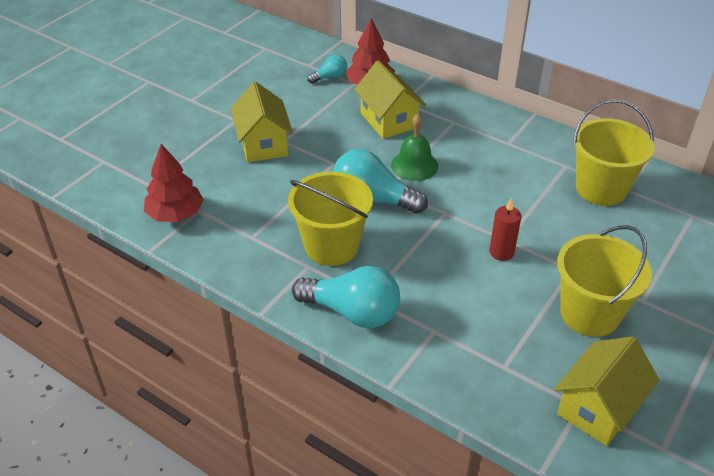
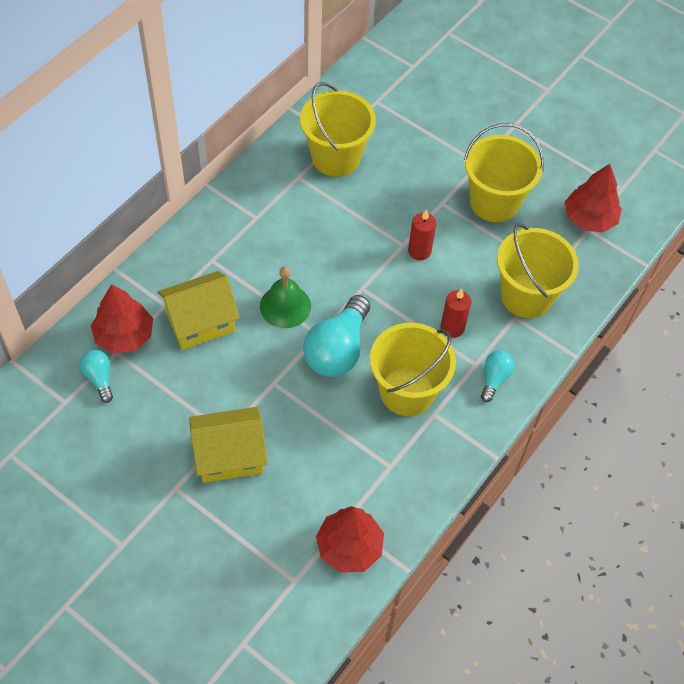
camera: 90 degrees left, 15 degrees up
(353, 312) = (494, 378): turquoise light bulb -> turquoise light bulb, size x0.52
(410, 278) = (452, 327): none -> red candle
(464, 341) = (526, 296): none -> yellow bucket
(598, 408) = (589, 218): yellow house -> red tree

___

## [WHAT THE EXERCISE ASKS]
Each entry above must be set down word for word; none of its pictures belong in the copy.

## [EXERCISE SOLUTION]
camera: 90 degrees left, 15 degrees up
(353, 312) = (494, 378): turquoise light bulb -> turquoise light bulb, size x0.52
(410, 278) = (452, 327): none -> red candle
(464, 341) = (526, 296): none -> yellow bucket
(598, 408) = (589, 218): yellow house -> red tree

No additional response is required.